* _Exercise_
What you return should be each line of the data containing the string "button".

---

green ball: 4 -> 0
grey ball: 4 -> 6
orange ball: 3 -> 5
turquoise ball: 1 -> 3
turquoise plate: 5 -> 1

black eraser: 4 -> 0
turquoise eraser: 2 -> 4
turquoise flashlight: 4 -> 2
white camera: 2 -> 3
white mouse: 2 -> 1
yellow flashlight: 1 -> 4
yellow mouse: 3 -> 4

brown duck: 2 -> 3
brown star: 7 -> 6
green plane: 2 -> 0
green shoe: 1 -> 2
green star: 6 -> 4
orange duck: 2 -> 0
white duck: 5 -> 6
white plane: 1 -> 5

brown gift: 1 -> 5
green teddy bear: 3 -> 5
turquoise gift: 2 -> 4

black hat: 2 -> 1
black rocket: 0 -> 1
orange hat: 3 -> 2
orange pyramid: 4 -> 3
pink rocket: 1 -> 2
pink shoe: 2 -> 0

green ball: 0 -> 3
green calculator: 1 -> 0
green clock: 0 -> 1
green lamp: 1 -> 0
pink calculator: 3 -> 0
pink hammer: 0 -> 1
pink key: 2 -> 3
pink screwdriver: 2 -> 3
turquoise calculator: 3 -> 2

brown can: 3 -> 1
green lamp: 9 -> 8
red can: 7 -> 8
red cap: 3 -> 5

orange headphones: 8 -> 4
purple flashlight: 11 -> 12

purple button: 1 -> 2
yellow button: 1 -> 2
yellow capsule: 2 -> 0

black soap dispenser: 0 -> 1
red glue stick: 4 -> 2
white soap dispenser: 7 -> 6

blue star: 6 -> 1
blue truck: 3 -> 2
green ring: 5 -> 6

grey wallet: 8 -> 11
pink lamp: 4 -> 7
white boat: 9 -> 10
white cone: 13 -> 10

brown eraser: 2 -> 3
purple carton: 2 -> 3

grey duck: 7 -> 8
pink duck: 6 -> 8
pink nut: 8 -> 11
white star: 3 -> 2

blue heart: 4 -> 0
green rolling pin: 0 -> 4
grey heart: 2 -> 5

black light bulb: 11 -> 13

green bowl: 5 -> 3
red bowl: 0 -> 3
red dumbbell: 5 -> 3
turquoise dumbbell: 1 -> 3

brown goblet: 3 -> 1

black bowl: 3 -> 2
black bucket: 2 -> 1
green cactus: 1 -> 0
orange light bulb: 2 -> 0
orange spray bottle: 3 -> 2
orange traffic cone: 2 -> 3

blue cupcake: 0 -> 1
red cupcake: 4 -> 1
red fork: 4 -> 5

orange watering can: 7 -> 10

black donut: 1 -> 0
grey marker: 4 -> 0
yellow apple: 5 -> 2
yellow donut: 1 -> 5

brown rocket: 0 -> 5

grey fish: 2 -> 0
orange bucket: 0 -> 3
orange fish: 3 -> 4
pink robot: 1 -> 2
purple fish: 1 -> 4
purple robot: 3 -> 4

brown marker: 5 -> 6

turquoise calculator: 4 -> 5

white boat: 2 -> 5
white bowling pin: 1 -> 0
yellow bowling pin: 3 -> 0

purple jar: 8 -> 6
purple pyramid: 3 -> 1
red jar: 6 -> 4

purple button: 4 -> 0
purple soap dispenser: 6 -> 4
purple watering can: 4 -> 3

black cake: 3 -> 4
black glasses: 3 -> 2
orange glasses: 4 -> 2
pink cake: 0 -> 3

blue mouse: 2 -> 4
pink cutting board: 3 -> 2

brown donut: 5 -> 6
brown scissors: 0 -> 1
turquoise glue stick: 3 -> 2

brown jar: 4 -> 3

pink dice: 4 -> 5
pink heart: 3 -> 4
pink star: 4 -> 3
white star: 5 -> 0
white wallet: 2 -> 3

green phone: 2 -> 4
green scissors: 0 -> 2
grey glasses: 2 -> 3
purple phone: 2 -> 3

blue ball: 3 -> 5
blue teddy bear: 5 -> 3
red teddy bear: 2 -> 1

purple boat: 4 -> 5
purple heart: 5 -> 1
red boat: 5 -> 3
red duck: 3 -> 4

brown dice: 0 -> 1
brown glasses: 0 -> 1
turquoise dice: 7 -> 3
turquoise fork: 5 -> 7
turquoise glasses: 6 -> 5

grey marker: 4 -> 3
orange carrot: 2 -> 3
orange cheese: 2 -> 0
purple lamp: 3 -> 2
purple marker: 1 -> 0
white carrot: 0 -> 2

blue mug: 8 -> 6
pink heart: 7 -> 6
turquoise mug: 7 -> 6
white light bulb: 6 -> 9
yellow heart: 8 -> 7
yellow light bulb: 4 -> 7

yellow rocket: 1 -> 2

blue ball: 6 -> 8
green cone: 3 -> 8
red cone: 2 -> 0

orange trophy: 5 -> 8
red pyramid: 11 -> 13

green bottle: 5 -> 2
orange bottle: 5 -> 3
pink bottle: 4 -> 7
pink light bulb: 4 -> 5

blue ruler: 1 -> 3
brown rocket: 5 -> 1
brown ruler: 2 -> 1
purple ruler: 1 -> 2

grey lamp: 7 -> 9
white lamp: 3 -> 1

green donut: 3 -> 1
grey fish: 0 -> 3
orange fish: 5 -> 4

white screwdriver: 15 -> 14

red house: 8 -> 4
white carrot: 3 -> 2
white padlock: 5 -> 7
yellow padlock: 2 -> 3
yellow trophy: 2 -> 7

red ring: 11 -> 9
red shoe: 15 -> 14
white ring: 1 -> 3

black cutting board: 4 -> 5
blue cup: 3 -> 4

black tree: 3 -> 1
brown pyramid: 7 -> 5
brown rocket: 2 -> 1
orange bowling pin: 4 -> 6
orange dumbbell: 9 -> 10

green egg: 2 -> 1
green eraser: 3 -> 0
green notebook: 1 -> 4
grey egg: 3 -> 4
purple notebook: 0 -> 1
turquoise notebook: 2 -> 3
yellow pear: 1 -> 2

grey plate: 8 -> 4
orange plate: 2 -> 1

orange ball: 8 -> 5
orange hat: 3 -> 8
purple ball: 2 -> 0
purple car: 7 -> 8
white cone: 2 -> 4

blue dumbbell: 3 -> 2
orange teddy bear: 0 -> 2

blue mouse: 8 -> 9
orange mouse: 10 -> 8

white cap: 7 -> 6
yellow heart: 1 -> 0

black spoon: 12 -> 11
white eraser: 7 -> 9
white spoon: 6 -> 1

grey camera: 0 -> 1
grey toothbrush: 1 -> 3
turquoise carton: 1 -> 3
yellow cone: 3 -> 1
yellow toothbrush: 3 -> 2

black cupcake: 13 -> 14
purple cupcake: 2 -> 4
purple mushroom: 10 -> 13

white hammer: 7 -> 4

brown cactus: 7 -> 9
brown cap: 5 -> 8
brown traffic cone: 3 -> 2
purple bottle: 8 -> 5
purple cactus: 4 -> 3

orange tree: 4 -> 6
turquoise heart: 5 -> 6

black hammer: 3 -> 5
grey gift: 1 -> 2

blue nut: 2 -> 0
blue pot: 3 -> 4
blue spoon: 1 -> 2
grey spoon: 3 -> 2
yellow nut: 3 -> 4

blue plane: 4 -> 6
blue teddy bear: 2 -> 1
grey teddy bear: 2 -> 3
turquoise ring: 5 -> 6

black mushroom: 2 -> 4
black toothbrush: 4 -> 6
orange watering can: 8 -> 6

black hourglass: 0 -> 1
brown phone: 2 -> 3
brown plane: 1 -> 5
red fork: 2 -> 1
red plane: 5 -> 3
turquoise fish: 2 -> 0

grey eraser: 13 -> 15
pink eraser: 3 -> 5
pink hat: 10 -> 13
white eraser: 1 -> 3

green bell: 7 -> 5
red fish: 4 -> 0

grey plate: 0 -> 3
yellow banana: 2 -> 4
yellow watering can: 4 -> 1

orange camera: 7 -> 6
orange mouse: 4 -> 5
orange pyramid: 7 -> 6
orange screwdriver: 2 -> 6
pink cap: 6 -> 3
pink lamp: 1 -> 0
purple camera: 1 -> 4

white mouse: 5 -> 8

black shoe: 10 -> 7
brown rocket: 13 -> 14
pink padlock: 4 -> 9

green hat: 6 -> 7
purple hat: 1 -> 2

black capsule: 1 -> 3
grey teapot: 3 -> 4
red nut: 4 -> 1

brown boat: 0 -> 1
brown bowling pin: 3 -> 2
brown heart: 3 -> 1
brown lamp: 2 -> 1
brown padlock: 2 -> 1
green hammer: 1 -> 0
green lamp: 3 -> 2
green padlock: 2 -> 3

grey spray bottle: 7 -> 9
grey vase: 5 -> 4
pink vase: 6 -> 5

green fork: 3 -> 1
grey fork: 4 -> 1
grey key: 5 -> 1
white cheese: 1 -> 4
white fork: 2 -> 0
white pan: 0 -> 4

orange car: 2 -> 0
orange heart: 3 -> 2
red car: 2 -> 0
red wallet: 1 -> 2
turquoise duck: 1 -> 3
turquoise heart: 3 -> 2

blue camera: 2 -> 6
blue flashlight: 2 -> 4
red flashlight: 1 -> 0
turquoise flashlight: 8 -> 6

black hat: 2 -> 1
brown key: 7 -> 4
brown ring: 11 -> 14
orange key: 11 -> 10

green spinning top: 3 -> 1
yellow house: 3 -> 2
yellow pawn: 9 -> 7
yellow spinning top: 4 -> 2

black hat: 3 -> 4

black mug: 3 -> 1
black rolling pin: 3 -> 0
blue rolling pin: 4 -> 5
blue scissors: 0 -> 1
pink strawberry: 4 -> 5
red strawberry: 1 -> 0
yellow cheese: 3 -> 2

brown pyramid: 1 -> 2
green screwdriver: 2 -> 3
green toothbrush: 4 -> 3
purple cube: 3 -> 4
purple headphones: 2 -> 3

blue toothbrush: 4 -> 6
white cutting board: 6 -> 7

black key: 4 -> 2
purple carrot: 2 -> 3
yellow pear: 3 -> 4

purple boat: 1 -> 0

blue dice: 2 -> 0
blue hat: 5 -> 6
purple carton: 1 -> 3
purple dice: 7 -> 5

---

* _Output of the exercise_
purple button: 1 -> 2
yellow button: 1 -> 2
purple button: 4 -> 0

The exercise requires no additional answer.